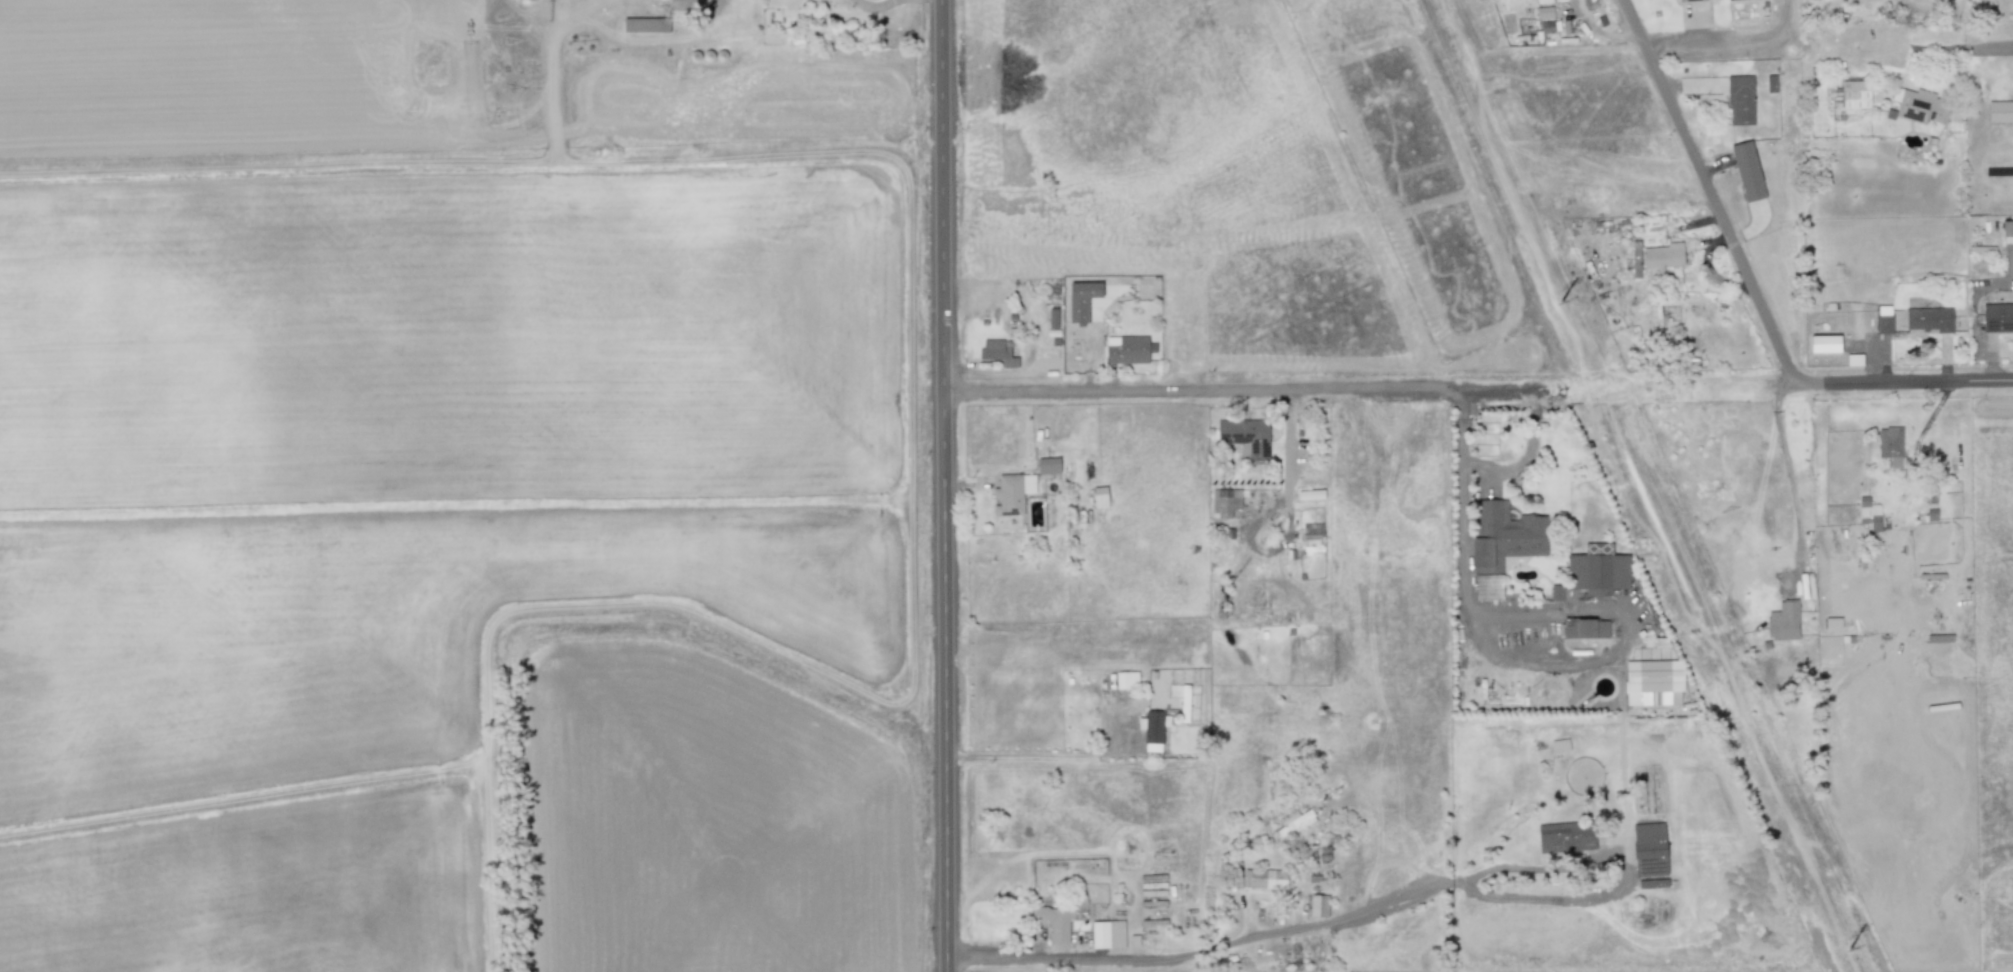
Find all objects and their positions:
building: (1691, 0)
building: (814, 1)
building: (1542, 1)
building: (681, 8)
road: (877, 9)
building: (1544, 12)
road: (1979, 24)
building: (646, 25)
road: (1730, 40)
road: (1971, 48)
building: (1740, 100)
building: (1918, 106)
building: (2001, 111)
building: (1747, 171)
road: (1710, 194)
building: (2007, 232)
building: (1663, 256)
building: (1636, 259)
building: (1081, 300)
road: (1350, 315)
building: (1996, 318)
building: (1883, 319)
building: (1928, 319)
building: (1127, 349)
building: (997, 352)
building: (1853, 360)
road: (1909, 383)
road: (1201, 388)
road: (1499, 390)
building: (1245, 437)
building: (1890, 445)
building: (1047, 466)
road: (1787, 466)
building: (1028, 484)
road: (943, 485)
building: (1007, 495)
building: (1310, 495)
road: (1463, 495)
building: (1099, 497)
building: (1223, 502)
building: (1870, 515)
building: (1502, 535)
building: (1312, 538)
crop: (467, 564)
building: (1597, 570)
building: (1488, 587)
building: (1556, 593)
building: (1783, 621)
building: (1584, 628)
building: (1928, 638)
building: (1126, 680)
building: (1653, 683)
building: (1184, 703)
building: (1151, 730)
building: (1559, 745)
road: (1026, 757)
building: (1293, 822)
building: (1565, 838)
building: (1649, 849)
building: (1264, 879)
building: (1318, 906)
building: (1053, 923)
building: (1107, 934)
road: (1189, 957)

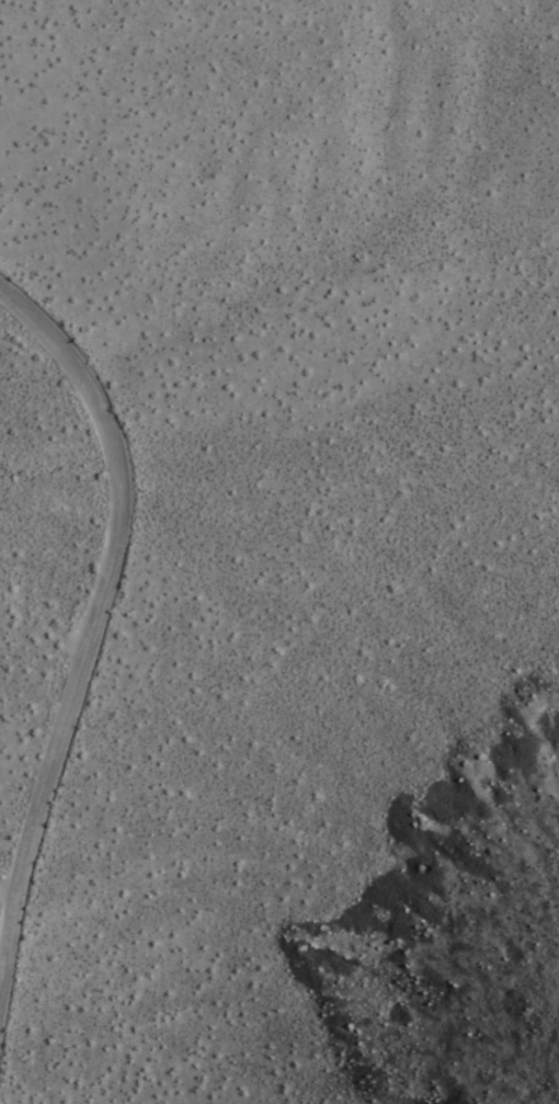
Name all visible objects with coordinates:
road: (101, 595)
road: (2, 889)

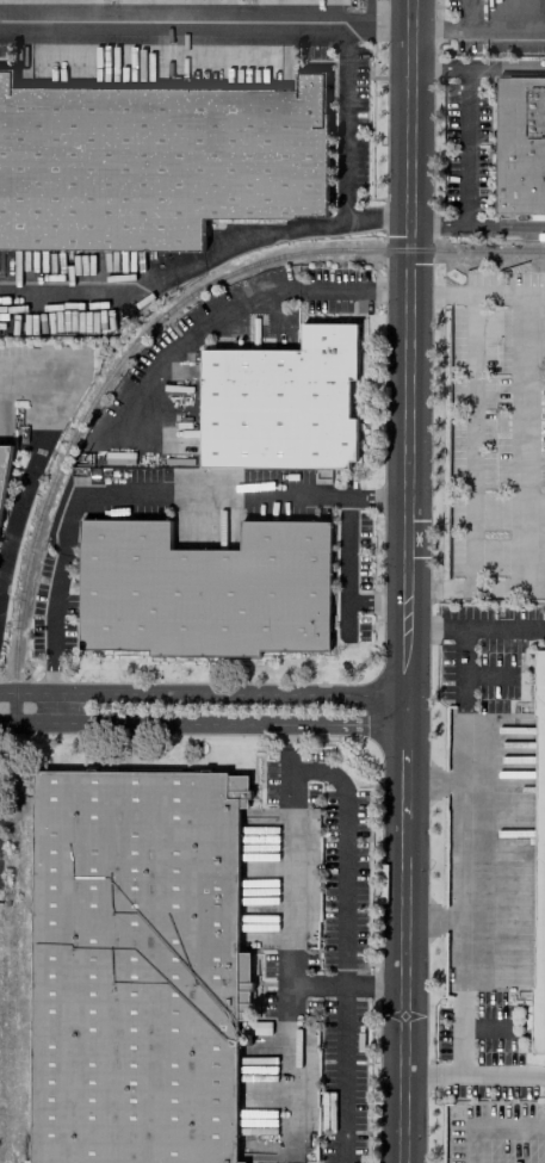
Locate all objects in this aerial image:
road: (368, 13)
road: (184, 21)
road: (388, 26)
road: (451, 28)
road: (477, 67)
road: (345, 121)
building: (520, 145)
road: (465, 146)
building: (155, 162)
road: (376, 217)
road: (476, 225)
road: (273, 233)
railway: (503, 249)
road: (334, 289)
road: (390, 291)
road: (434, 293)
road: (105, 294)
road: (407, 294)
road: (536, 294)
road: (183, 338)
railway: (118, 370)
road: (56, 396)
building: (280, 402)
road: (526, 408)
road: (471, 441)
building: (3, 467)
road: (134, 494)
road: (14, 534)
road: (347, 577)
road: (433, 588)
road: (492, 588)
building: (203, 589)
road: (534, 589)
road: (406, 606)
road: (422, 625)
road: (449, 625)
road: (502, 625)
road: (487, 675)
road: (461, 697)
road: (144, 707)
road: (347, 709)
road: (288, 727)
road: (432, 782)
road: (341, 842)
road: (460, 849)
building: (539, 860)
road: (288, 882)
road: (404, 894)
road: (432, 917)
building: (135, 966)
road: (488, 980)
road: (459, 985)
road: (384, 987)
road: (485, 1026)
road: (457, 1032)
road: (287, 1049)
road: (341, 1064)
road: (417, 1075)
road: (488, 1075)
road: (490, 1124)

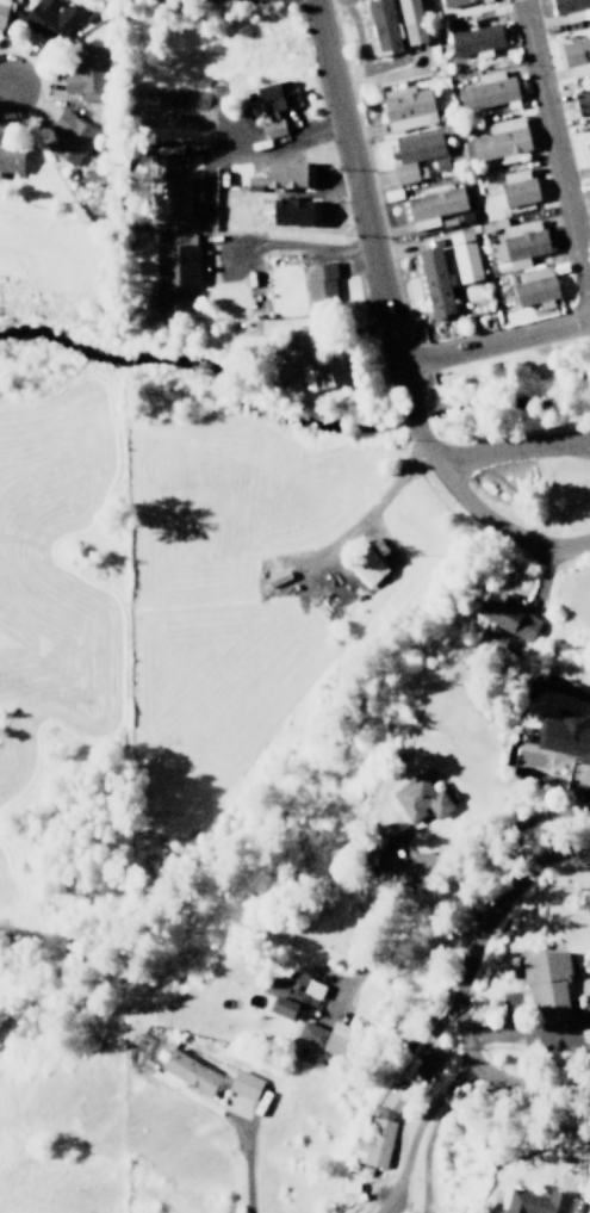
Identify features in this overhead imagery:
building: (452, 2)
building: (571, 9)
building: (2, 10)
building: (49, 20)
building: (409, 21)
building: (380, 28)
building: (474, 41)
building: (575, 55)
building: (83, 75)
road: (2, 86)
building: (487, 91)
building: (581, 101)
building: (273, 105)
building: (406, 108)
building: (68, 138)
building: (497, 142)
road: (269, 145)
building: (586, 151)
road: (553, 153)
building: (414, 156)
building: (10, 159)
building: (281, 175)
building: (516, 187)
road: (354, 190)
building: (165, 191)
building: (432, 205)
building: (287, 212)
building: (180, 239)
road: (283, 243)
building: (519, 244)
building: (463, 256)
building: (172, 277)
building: (433, 282)
building: (320, 285)
building: (532, 286)
road: (492, 343)
building: (299, 369)
road: (406, 405)
road: (507, 448)
road: (481, 522)
building: (365, 566)
building: (509, 616)
building: (492, 636)
building: (419, 799)
road: (507, 821)
building: (545, 986)
building: (289, 993)
road: (455, 1012)
building: (585, 1036)
building: (322, 1037)
building: (187, 1072)
road: (526, 1082)
building: (243, 1084)
building: (378, 1133)
road: (479, 1140)
road: (238, 1171)
building: (535, 1202)

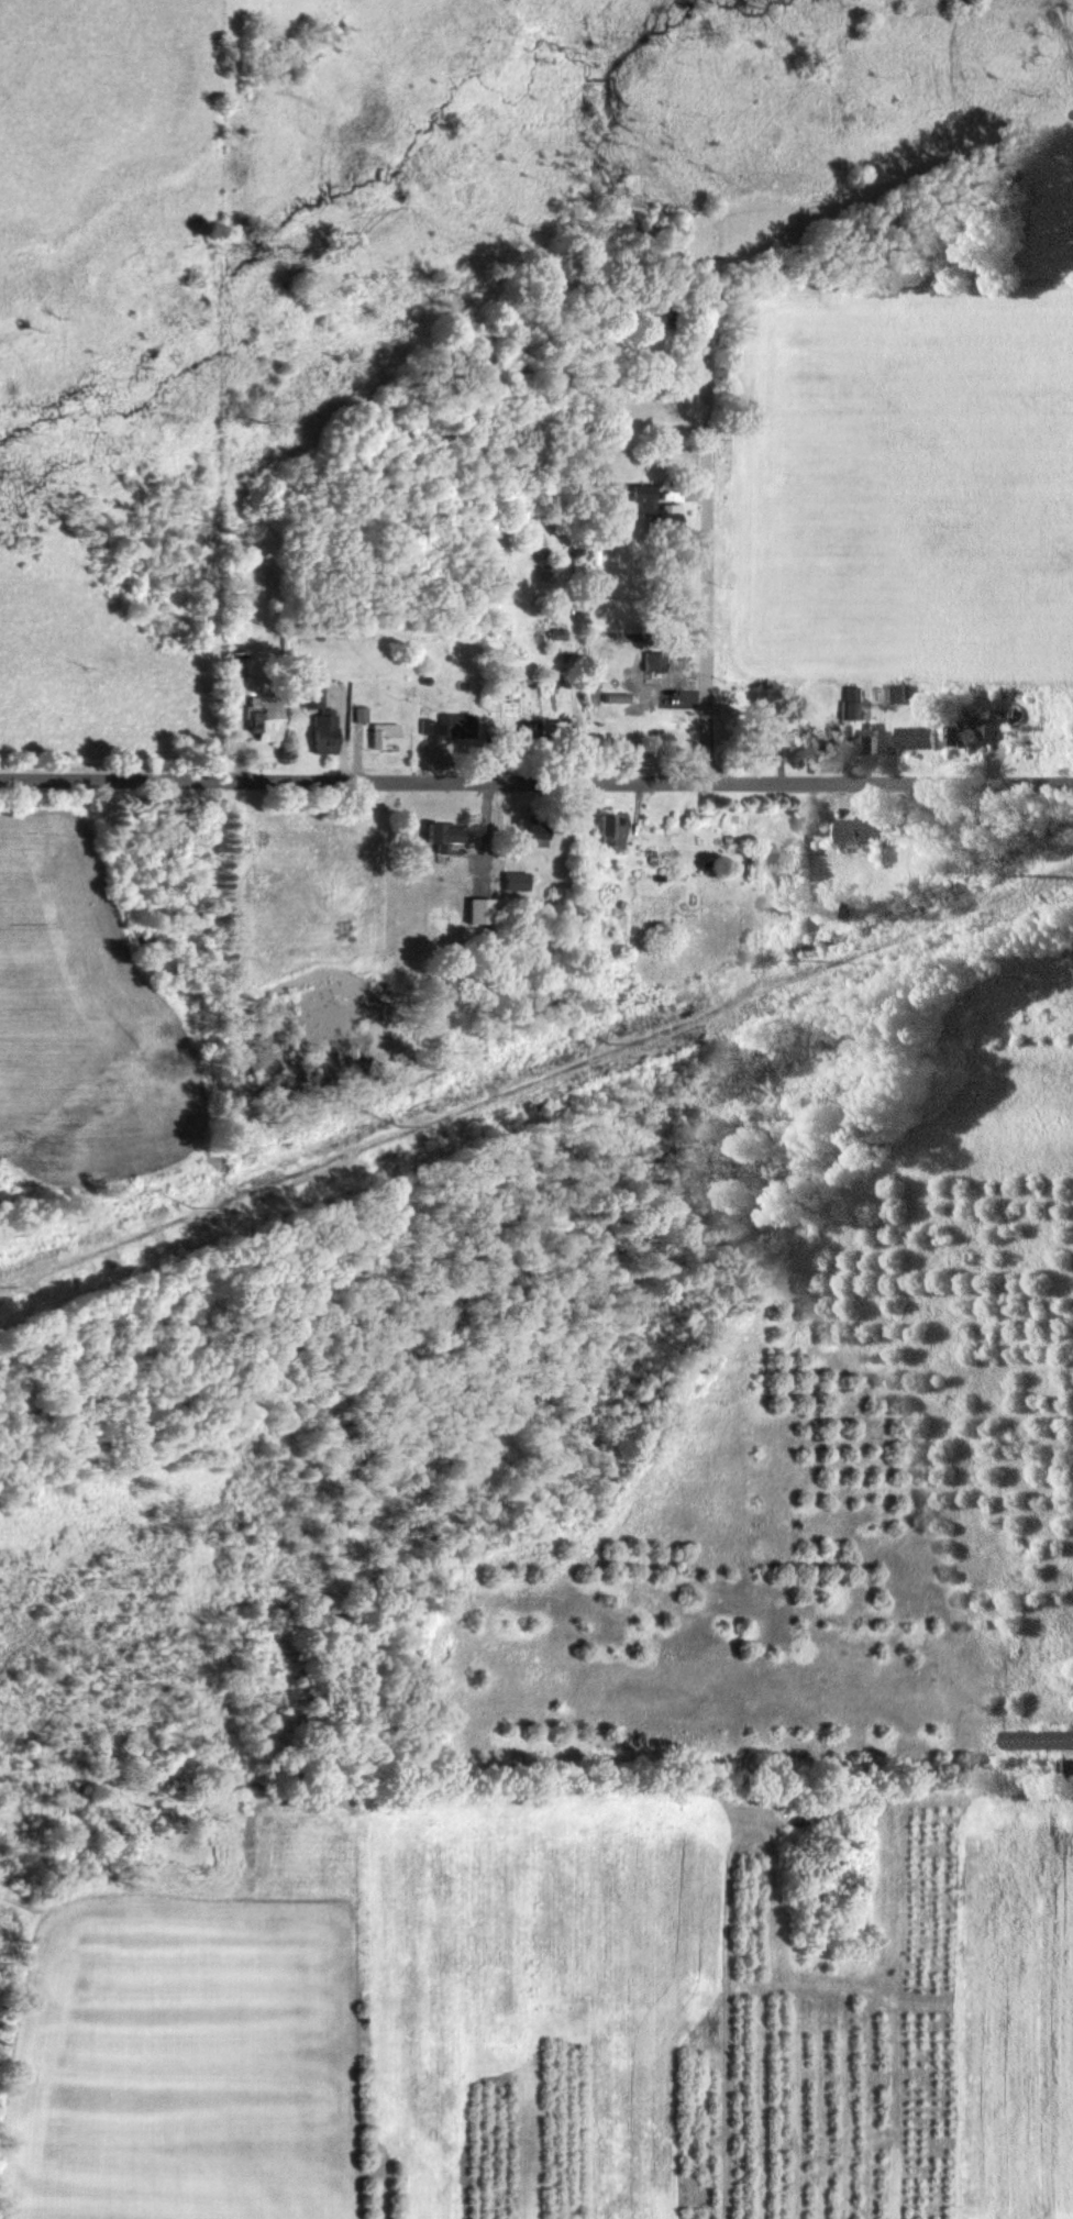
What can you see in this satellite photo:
building: (652, 315)
building: (659, 516)
road: (704, 545)
building: (649, 662)
building: (847, 693)
building: (892, 694)
building: (307, 696)
building: (258, 719)
building: (441, 726)
building: (971, 733)
building: (318, 734)
building: (379, 735)
building: (556, 735)
building: (520, 736)
building: (913, 738)
building: (759, 739)
building: (861, 741)
road: (536, 784)
building: (857, 829)
building: (605, 831)
building: (436, 834)
building: (764, 860)
building: (509, 881)
building: (1036, 1741)
building: (1066, 1770)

--*--

Exercise prompt> Pictures stay out; repeat all the rest of the records exactly.

The answer>
Find all objects and their positions:
building: (1691, 0)
building: (814, 1)
building: (1542, 1)
building: (681, 8)
road: (877, 9)
building: (1544, 12)
road: (1979, 24)
building: (646, 25)
road: (1730, 40)
road: (1971, 48)
building: (1740, 100)
building: (1918, 106)
building: (2001, 111)
building: (1747, 171)
road: (1710, 194)
building: (2007, 232)
building: (1663, 256)
building: (1636, 259)
building: (1081, 300)
road: (1350, 315)
building: (1996, 318)
building: (1883, 319)
building: (1928, 319)
building: (1127, 349)
building: (997, 352)
building: (1853, 360)
road: (1909, 383)
road: (1201, 388)
road: (1499, 390)
building: (1245, 437)
building: (1890, 445)
building: (1047, 466)
road: (1787, 466)
building: (1028, 484)
road: (943, 485)
building: (1007, 495)
building: (1310, 495)
road: (1463, 495)
building: (1099, 497)
building: (1223, 502)
building: (1870, 515)
building: (1502, 535)
building: (1312, 538)
crop: (467, 564)
building: (1597, 570)
building: (1488, 587)
building: (1556, 593)
building: (1783, 621)
building: (1584, 628)
building: (1928, 638)
building: (1126, 680)
building: (1653, 683)
building: (1184, 703)
building: (1151, 730)
building: (1559, 745)
road: (1026, 757)
building: (1293, 822)
building: (1565, 838)
building: (1649, 849)
building: (1264, 879)
building: (1318, 906)
building: (1053, 923)
building: (1107, 934)
road: (1189, 957)

Name all visible objects with coordinates:
road: (101, 595)
road: (2, 889)

Locate all objects in this aerial image:
road: (368, 13)
road: (184, 21)
road: (388, 26)
road: (451, 28)
road: (477, 67)
road: (345, 121)
building: (520, 145)
road: (465, 146)
building: (155, 162)
road: (376, 217)
road: (476, 225)
road: (273, 233)
railway: (503, 249)
road: (334, 289)
road: (390, 291)
road: (434, 293)
road: (105, 294)
road: (407, 294)
road: (536, 294)
road: (183, 338)
railway: (118, 370)
road: (56, 396)
building: (280, 402)
road: (526, 408)
road: (471, 441)
building: (3, 467)
road: (134, 494)
road: (14, 534)
road: (347, 577)
road: (433, 588)
road: (492, 588)
building: (203, 589)
road: (534, 589)
road: (406, 606)
road: (422, 625)
road: (449, 625)
road: (502, 625)
road: (487, 675)
road: (461, 697)
road: (144, 707)
road: (347, 709)
road: (288, 727)
road: (432, 782)
road: (341, 842)
road: (460, 849)
building: (539, 860)
road: (288, 882)
road: (404, 894)
road: (432, 917)
building: (135, 966)
road: (488, 980)
road: (459, 985)
road: (384, 987)
road: (485, 1026)
road: (457, 1032)
road: (287, 1049)
road: (341, 1064)
road: (417, 1075)
road: (488, 1075)
road: (490, 1124)

Identify features in this overhead imagery:
building: (452, 2)
building: (571, 9)
building: (2, 10)
building: (49, 20)
building: (409, 21)
building: (380, 28)
building: (474, 41)
building: (575, 55)
building: (83, 75)
road: (2, 86)
building: (487, 91)
building: (581, 101)
building: (273, 105)
building: (406, 108)
building: (68, 138)
building: (497, 142)
road: (269, 145)
building: (586, 151)
road: (553, 153)
building: (414, 156)
building: (10, 159)
building: (281, 175)
building: (516, 187)
road: (354, 190)
building: (165, 191)
building: (432, 205)
building: (287, 212)
building: (180, 239)
road: (283, 243)
building: (519, 244)
building: (463, 256)
building: (172, 277)
building: (433, 282)
building: (320, 285)
building: (532, 286)
road: (492, 343)
building: (299, 369)
road: (406, 405)
road: (507, 448)
road: (481, 522)
building: (365, 566)
building: (509, 616)
building: (492, 636)
building: (419, 799)
road: (507, 821)
building: (545, 986)
building: (289, 993)
road: (455, 1012)
building: (585, 1036)
building: (322, 1037)
building: (187, 1072)
road: (526, 1082)
building: (243, 1084)
building: (378, 1133)
road: (479, 1140)
road: (238, 1171)
building: (535, 1202)

What can you see in this satellite photo:
building: (652, 315)
building: (659, 516)
road: (704, 545)
building: (649, 662)
building: (847, 693)
building: (892, 694)
building: (307, 696)
building: (258, 719)
building: (441, 726)
building: (971, 733)
building: (318, 734)
building: (379, 735)
building: (556, 735)
building: (520, 736)
building: (913, 738)
building: (759, 739)
building: (861, 741)
road: (536, 784)
building: (857, 829)
building: (605, 831)
building: (436, 834)
building: (764, 860)
building: (509, 881)
building: (1036, 1741)
building: (1066, 1770)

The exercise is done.